▶ [What needs to be done] Give again the lines of the data from its first line through the line with "none -> pink brick I6 level 2". Change nothing.

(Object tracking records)
───
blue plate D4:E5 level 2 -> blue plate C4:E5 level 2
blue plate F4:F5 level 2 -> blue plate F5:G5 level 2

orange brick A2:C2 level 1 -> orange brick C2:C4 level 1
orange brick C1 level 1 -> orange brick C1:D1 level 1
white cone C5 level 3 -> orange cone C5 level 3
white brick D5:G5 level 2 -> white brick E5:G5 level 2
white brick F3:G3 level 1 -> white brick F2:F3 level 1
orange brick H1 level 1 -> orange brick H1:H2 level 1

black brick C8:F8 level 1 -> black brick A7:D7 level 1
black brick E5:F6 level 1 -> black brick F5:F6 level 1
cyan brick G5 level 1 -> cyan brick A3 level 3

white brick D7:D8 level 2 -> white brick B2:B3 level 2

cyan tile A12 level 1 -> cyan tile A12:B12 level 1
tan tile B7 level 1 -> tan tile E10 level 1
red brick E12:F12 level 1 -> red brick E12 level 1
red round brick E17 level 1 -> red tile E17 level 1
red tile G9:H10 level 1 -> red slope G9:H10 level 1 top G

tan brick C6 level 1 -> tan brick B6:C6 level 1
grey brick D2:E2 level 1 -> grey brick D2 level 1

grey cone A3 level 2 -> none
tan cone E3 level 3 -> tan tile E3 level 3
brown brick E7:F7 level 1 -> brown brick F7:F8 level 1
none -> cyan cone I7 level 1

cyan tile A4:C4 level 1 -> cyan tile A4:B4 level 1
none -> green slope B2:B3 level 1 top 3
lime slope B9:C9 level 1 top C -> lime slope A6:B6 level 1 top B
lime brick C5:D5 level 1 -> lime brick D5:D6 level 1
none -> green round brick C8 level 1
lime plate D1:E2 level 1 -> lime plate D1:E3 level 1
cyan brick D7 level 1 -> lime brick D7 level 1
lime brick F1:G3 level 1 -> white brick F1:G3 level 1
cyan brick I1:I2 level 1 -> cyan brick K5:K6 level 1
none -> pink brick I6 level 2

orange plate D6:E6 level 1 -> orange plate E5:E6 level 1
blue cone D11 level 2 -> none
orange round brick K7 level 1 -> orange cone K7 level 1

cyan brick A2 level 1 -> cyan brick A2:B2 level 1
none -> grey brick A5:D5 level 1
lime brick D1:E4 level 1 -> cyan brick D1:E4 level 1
───
▶ [Finished exercise]
blue plate D4:E5 level 2 -> blue plate C4:E5 level 2
blue plate F4:F5 level 2 -> blue plate F5:G5 level 2

orange brick A2:C2 level 1 -> orange brick C2:C4 level 1
orange brick C1 level 1 -> orange brick C1:D1 level 1
white cone C5 level 3 -> orange cone C5 level 3
white brick D5:G5 level 2 -> white brick E5:G5 level 2
white brick F3:G3 level 1 -> white brick F2:F3 level 1
orange brick H1 level 1 -> orange brick H1:H2 level 1

black brick C8:F8 level 1 -> black brick A7:D7 level 1
black brick E5:F6 level 1 -> black brick F5:F6 level 1
cyan brick G5 level 1 -> cyan brick A3 level 3

white brick D7:D8 level 2 -> white brick B2:B3 level 2

cyan tile A12 level 1 -> cyan tile A12:B12 level 1
tan tile B7 level 1 -> tan tile E10 level 1
red brick E12:F12 level 1 -> red brick E12 level 1
red round brick E17 level 1 -> red tile E17 level 1
red tile G9:H10 level 1 -> red slope G9:H10 level 1 top G

tan brick C6 level 1 -> tan brick B6:C6 level 1
grey brick D2:E2 level 1 -> grey brick D2 level 1

grey cone A3 level 2 -> none
tan cone E3 level 3 -> tan tile E3 level 3
brown brick E7:F7 level 1 -> brown brick F7:F8 level 1
none -> cyan cone I7 level 1

cyan tile A4:C4 level 1 -> cyan tile A4:B4 level 1
none -> green slope B2:B3 level 1 top 3
lime slope B9:C9 level 1 top C -> lime slope A6:B6 level 1 top B
lime brick C5:D5 level 1 -> lime brick D5:D6 level 1
none -> green round brick C8 level 1
lime plate D1:E2 level 1 -> lime plate D1:E3 level 1
cyan brick D7 level 1 -> lime brick D7 level 1
lime brick F1:G3 level 1 -> white brick F1:G3 level 1
cyan brick I1:I2 level 1 -> cyan brick K5:K6 level 1
none -> pink brick I6 level 2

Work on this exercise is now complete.